*Given records*.
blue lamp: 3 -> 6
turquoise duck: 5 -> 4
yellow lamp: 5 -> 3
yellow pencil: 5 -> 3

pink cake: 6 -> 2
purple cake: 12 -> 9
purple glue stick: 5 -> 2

---

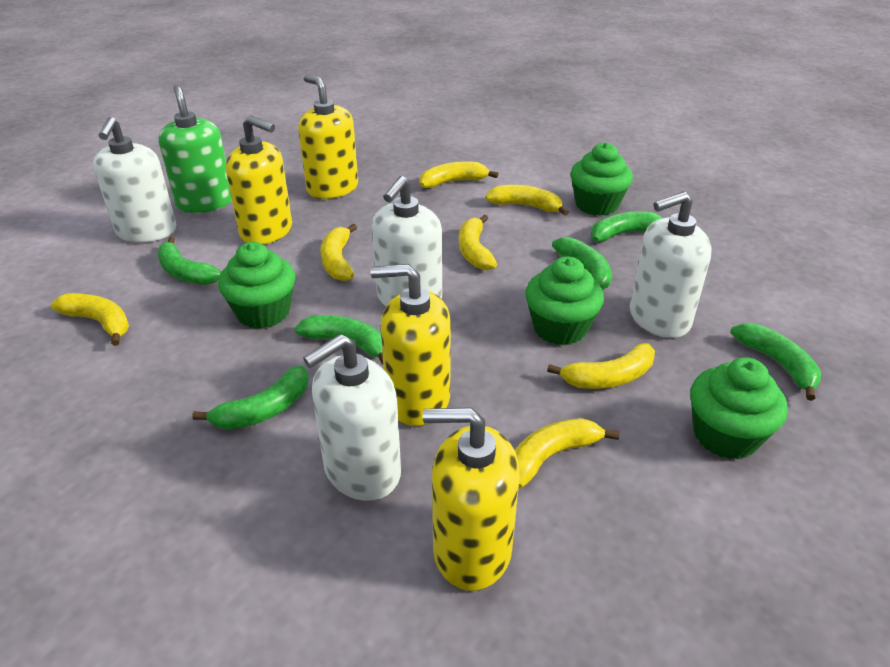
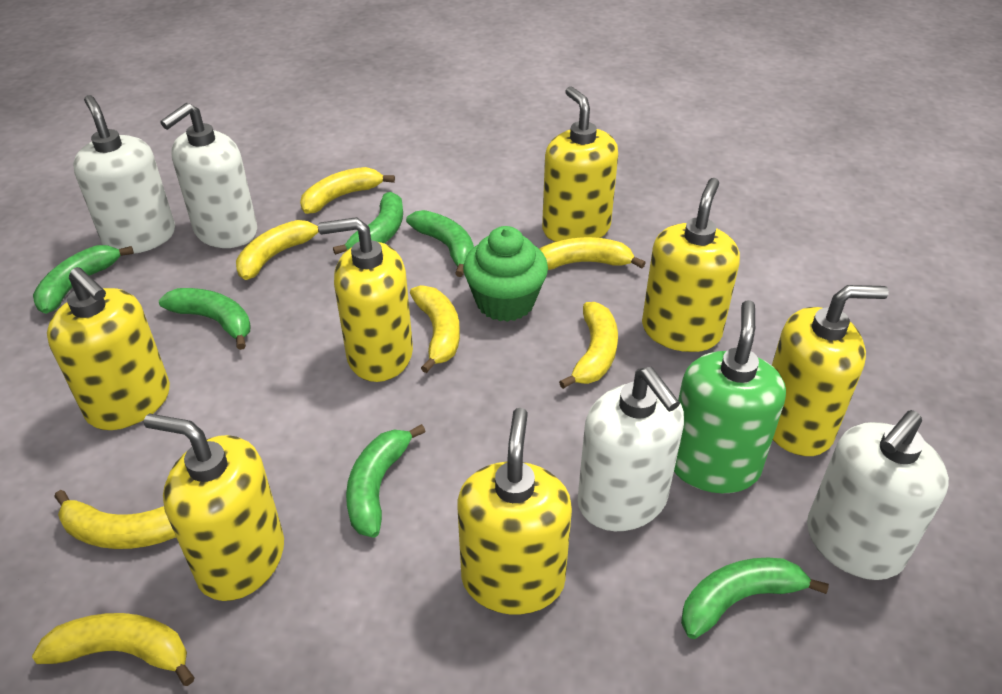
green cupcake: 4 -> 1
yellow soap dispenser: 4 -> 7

...

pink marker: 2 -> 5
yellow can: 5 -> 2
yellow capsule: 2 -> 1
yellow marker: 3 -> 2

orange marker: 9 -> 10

*Your objective*.
Of the lines above, retype only those from the line containing "blue lamp: 3 -> 6" through the line containing "purple glue stick: 5 -> 2", including both, exactly.

*Worked solution*.
blue lamp: 3 -> 6
turquoise duck: 5 -> 4
yellow lamp: 5 -> 3
yellow pencil: 5 -> 3

pink cake: 6 -> 2
purple cake: 12 -> 9
purple glue stick: 5 -> 2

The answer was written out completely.